Top of INPUT FOR THIS TASK

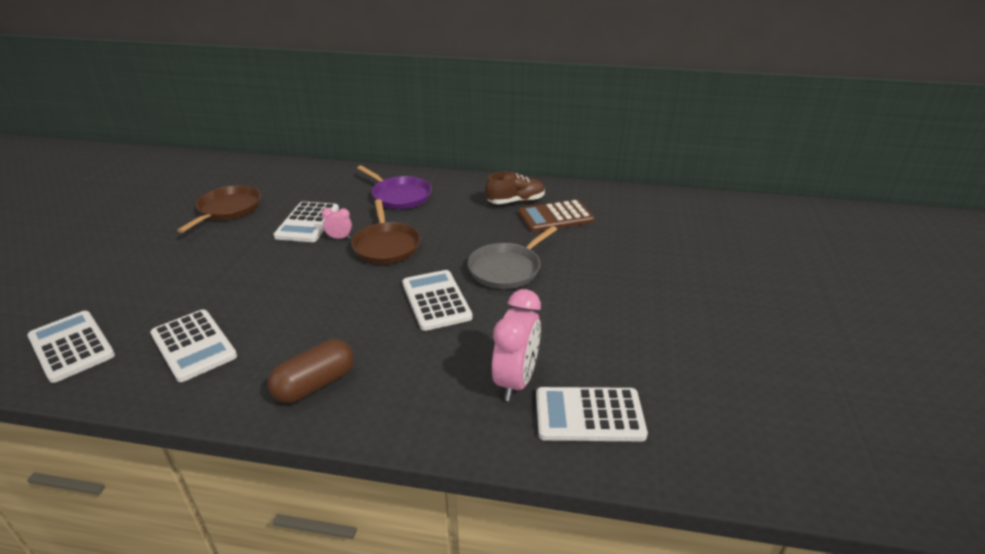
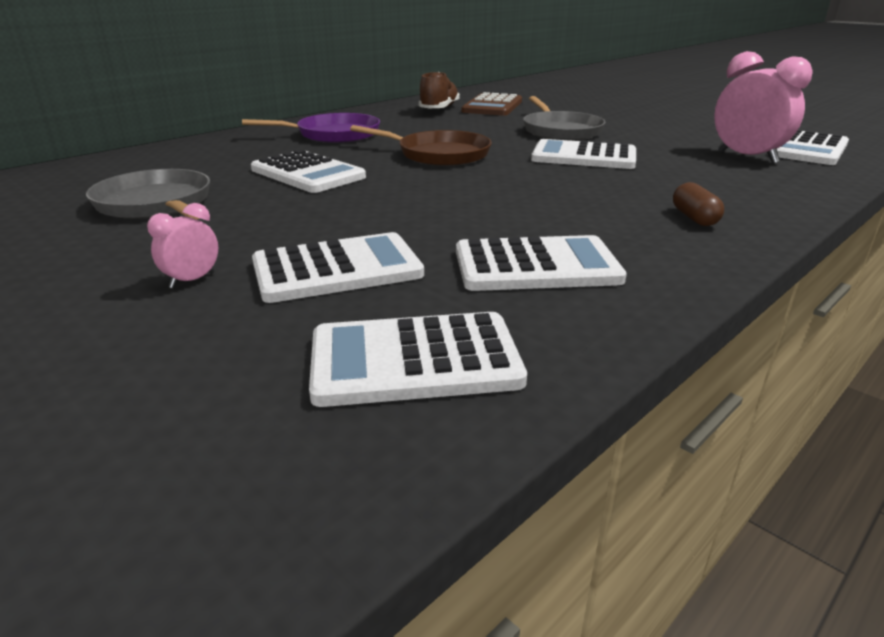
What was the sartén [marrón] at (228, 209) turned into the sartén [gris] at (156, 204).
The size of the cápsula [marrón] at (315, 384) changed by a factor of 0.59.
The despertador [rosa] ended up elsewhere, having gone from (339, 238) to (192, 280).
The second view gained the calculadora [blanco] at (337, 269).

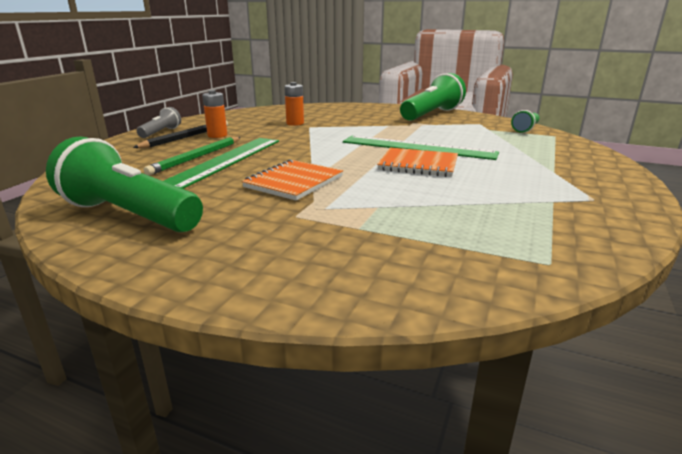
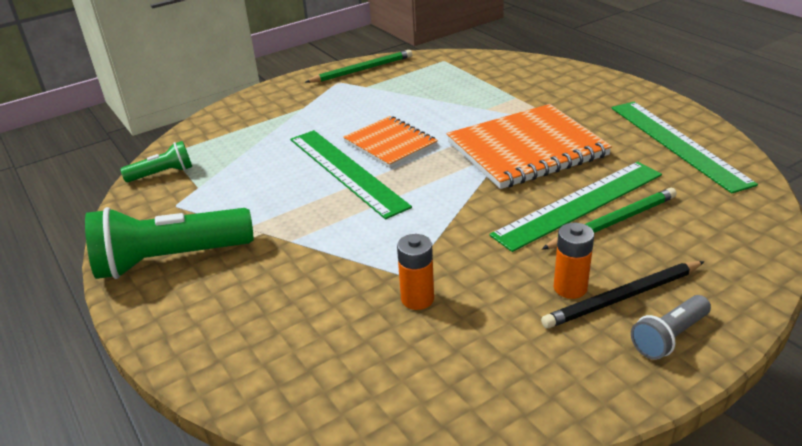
Where the lámpara de mano [verde] stood at (129, 215), the regla [verde] came to stand at (677, 143).
The size of the cuaderno [naranja] at (294, 182) changed by a factor of 1.64.
The second view gained the lápiz [verde] at (362, 70).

Bottom of INPUT FOR THIS TASK

- _TASK INSTRUCTIONS_: List the lines of the entries that include "changed".

- _ANSWER AREA_:
The size of the cápsula [marrón] at (315, 384) changed by a factor of 0.59.
The size of the cuaderno [naranja] at (294, 182) changed by a factor of 1.64.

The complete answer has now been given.